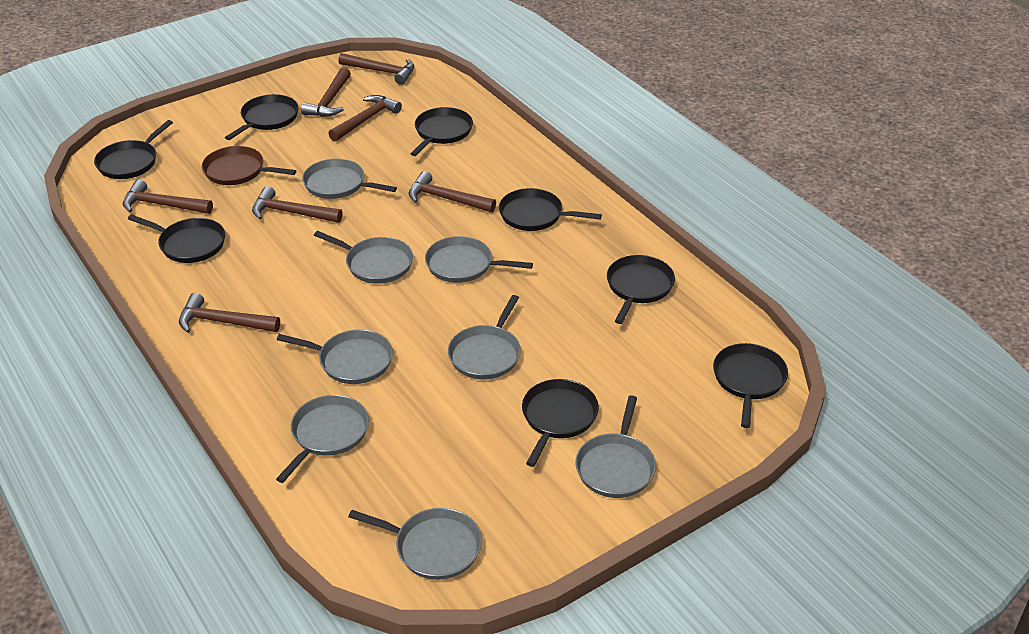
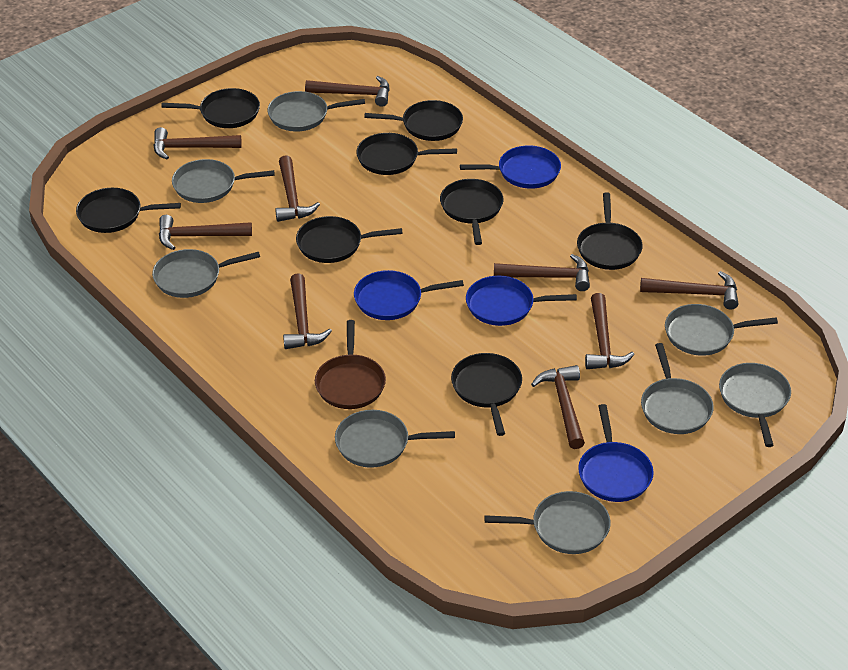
blue pan: 0 -> 4
brown hammer: 7 -> 9

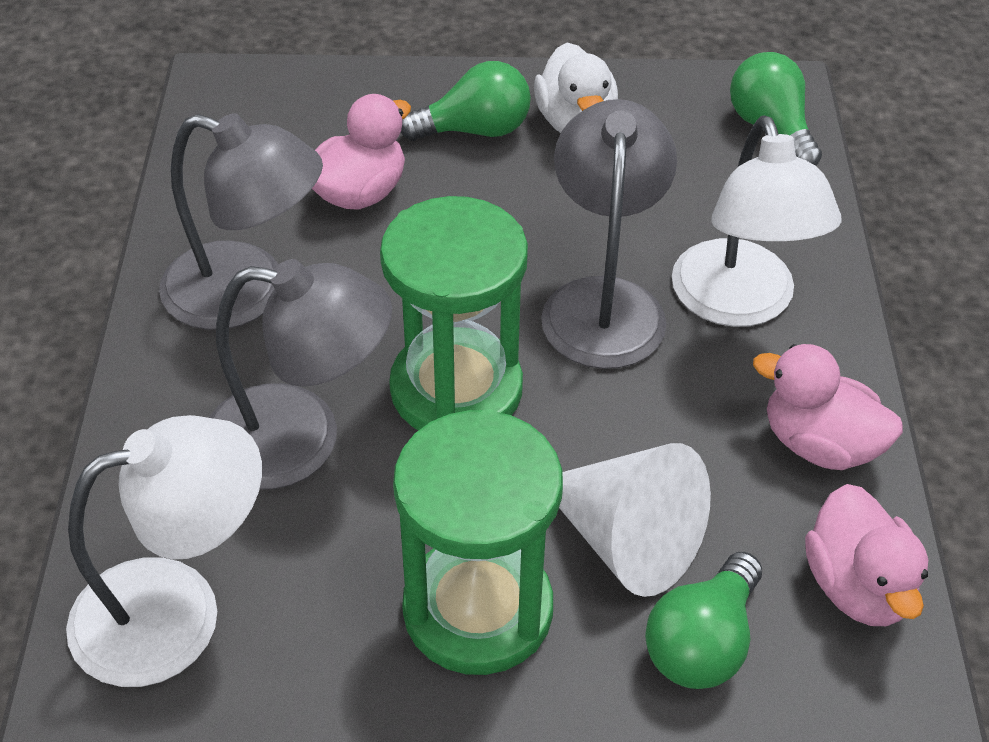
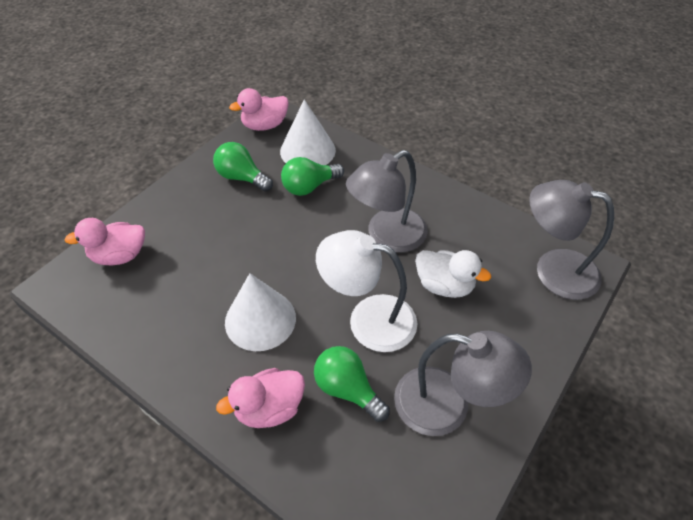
green hourglass: 2 -> 0
white cone: 1 -> 2
white lamp: 2 -> 1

##############################

Exercise aim:
Every record above, copied exactly and without a single picture, makes up the answer.

Answer for the task:
blue pan: 0 -> 4
brown hammer: 7 -> 9

green hourglass: 2 -> 0
white cone: 1 -> 2
white lamp: 2 -> 1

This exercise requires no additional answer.